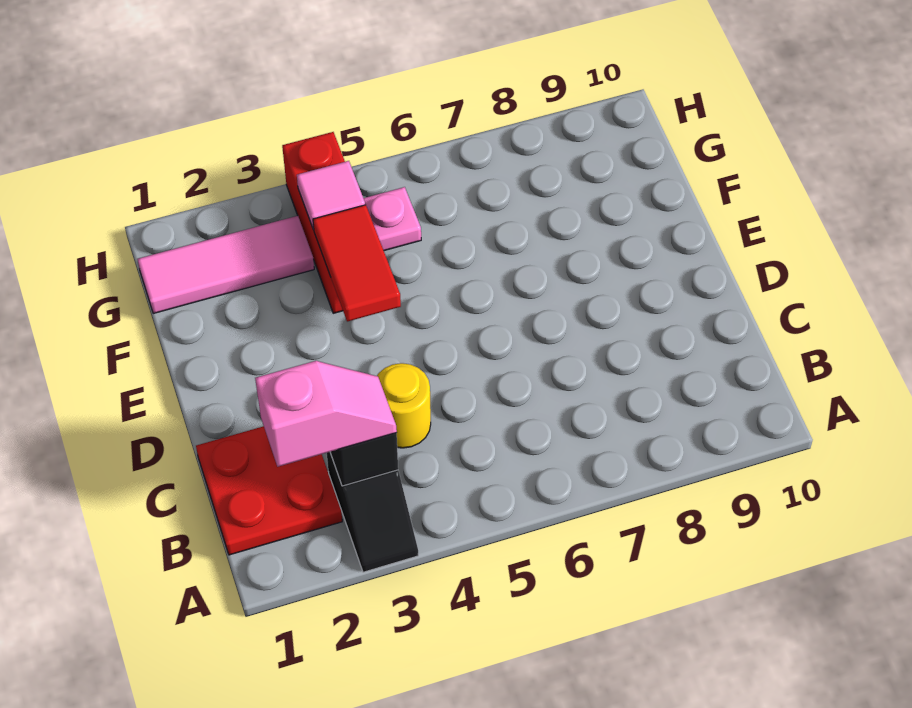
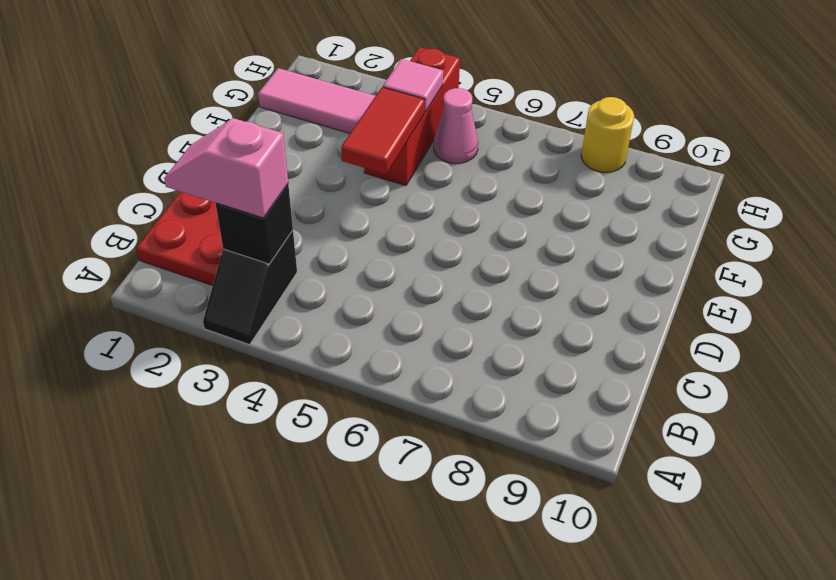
pink slope B2:B3 level 3 top 2 -> pink slope B2:B3 level 3 top 3
yellow round brick C4 level 1 -> yellow round brick H8 level 1
pink plate G5 level 1 -> pink cone G5 level 1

Exercise aim
Pull out all lines in the data above that include "pink".

Answer to the exercise
pink slope B2:B3 level 3 top 2 -> pink slope B2:B3 level 3 top 3
pink plate G5 level 1 -> pink cone G5 level 1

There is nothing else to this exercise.